### Assigned task
From the records below, transcribe exactly the lines that begin at the line with "blue bowl: 1 -> 0" and end at the line with "pink pot: 2 -> 5", both included.

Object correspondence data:

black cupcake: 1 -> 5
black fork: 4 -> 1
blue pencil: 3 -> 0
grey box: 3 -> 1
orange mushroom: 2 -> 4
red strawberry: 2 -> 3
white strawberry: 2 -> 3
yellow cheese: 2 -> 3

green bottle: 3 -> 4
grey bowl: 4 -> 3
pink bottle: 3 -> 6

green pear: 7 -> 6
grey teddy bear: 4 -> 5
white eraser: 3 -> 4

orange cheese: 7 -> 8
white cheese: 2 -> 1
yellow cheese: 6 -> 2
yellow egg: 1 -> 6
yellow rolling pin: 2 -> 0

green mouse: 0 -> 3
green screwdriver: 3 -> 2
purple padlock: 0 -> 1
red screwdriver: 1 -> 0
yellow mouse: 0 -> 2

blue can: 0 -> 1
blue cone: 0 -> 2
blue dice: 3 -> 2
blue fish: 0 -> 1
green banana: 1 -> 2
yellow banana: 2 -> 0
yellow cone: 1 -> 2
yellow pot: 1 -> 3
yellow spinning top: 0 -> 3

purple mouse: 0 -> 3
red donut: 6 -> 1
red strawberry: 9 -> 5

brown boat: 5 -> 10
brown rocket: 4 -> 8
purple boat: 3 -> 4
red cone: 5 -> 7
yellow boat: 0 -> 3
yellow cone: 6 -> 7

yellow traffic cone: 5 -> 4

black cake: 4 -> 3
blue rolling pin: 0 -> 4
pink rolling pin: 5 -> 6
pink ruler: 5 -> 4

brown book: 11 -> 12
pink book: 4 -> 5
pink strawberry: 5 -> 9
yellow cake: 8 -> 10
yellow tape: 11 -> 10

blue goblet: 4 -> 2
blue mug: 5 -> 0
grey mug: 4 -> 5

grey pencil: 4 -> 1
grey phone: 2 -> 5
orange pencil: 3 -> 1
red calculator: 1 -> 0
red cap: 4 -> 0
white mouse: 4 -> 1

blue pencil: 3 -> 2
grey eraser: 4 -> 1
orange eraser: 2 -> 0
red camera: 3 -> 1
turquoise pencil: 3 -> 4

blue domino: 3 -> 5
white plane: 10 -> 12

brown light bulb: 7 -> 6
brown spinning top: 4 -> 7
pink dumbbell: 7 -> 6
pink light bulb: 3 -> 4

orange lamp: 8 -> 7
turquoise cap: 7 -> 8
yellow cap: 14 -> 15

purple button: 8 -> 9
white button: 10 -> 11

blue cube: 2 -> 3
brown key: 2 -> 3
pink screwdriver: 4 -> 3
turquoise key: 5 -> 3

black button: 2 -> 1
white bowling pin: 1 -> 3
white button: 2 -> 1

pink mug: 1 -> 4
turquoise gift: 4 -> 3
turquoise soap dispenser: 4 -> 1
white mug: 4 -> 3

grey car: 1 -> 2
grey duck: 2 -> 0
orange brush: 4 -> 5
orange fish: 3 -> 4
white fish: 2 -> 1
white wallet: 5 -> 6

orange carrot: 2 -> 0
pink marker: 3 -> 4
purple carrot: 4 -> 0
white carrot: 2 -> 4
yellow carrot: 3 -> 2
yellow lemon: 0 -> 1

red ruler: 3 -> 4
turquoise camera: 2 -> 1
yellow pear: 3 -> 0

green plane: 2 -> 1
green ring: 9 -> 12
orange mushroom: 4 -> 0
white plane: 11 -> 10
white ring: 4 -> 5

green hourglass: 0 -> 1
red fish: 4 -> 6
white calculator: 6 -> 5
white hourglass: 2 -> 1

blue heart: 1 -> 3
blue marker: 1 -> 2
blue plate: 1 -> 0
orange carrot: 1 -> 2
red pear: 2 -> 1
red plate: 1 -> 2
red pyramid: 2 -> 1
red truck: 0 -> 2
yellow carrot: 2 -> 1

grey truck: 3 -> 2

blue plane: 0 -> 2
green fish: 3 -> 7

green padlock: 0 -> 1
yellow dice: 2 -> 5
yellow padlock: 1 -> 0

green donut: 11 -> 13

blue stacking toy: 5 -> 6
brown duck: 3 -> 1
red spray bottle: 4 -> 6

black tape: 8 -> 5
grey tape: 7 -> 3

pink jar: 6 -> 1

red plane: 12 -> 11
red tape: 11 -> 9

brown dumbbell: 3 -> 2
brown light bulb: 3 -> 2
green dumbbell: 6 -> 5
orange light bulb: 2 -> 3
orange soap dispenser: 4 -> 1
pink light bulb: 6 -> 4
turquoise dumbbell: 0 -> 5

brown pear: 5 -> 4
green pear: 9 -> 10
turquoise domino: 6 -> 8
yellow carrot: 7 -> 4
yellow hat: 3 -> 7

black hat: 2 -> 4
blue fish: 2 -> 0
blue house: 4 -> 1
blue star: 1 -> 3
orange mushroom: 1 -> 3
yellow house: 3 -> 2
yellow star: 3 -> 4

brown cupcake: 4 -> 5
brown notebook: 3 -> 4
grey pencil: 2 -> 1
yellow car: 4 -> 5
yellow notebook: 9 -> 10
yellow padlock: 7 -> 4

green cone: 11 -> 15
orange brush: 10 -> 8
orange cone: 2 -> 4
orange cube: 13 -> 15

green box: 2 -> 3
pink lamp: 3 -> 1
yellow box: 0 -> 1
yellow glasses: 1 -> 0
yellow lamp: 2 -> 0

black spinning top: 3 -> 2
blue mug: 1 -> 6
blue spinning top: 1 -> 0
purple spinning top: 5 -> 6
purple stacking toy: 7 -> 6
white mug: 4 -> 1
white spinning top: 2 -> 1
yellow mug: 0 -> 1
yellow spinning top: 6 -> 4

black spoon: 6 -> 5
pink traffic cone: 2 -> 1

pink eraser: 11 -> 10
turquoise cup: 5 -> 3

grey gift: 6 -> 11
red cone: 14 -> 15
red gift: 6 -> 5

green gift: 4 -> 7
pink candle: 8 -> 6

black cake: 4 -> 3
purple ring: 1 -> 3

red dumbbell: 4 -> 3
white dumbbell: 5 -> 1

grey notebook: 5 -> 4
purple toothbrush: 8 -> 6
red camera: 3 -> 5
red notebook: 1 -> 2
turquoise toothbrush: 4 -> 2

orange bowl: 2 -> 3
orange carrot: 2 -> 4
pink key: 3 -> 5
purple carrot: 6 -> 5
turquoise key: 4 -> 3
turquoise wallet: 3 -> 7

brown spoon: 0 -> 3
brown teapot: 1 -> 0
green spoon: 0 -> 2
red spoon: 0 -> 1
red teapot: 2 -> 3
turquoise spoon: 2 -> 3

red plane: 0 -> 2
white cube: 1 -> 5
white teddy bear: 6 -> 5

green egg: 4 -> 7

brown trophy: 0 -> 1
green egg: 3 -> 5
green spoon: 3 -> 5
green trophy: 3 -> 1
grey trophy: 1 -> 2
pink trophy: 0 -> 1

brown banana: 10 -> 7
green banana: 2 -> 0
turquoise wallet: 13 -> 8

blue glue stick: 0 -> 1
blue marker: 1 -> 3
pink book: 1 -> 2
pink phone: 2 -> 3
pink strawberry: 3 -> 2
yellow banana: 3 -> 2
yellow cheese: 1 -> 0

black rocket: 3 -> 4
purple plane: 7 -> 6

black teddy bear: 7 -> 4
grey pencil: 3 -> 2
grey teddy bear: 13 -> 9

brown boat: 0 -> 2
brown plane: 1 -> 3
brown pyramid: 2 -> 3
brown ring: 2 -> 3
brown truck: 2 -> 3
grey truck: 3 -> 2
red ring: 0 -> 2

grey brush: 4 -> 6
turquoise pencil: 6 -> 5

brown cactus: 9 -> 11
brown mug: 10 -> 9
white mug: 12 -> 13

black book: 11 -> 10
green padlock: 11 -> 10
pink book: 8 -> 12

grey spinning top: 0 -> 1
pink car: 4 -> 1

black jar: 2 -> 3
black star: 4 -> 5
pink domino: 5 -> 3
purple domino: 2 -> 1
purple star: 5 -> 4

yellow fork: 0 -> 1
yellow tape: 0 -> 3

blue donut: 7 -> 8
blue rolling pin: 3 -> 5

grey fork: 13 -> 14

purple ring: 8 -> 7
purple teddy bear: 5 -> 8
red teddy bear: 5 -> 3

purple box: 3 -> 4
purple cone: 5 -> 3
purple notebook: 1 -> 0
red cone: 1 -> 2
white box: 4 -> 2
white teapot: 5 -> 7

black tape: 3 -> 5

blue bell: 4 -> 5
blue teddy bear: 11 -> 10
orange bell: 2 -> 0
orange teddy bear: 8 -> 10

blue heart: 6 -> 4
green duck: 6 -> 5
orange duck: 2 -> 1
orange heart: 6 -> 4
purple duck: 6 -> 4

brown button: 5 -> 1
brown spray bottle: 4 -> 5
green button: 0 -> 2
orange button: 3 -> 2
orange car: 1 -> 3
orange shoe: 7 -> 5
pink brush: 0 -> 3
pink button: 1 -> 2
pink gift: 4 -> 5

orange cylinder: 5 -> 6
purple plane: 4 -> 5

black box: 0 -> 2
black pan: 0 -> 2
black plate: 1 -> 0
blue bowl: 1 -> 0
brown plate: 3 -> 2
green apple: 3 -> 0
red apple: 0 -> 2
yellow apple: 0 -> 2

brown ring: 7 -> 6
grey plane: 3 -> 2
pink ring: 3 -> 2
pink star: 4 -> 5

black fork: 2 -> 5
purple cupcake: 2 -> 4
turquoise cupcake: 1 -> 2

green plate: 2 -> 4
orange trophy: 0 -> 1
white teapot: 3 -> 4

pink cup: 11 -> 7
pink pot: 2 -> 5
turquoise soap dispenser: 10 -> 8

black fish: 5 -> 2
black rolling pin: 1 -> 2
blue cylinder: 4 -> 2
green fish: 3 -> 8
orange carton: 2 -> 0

### Reply to the task
blue bowl: 1 -> 0
brown plate: 3 -> 2
green apple: 3 -> 0
red apple: 0 -> 2
yellow apple: 0 -> 2

brown ring: 7 -> 6
grey plane: 3 -> 2
pink ring: 3 -> 2
pink star: 4 -> 5

black fork: 2 -> 5
purple cupcake: 2 -> 4
turquoise cupcake: 1 -> 2

green plate: 2 -> 4
orange trophy: 0 -> 1
white teapot: 3 -> 4

pink cup: 11 -> 7
pink pot: 2 -> 5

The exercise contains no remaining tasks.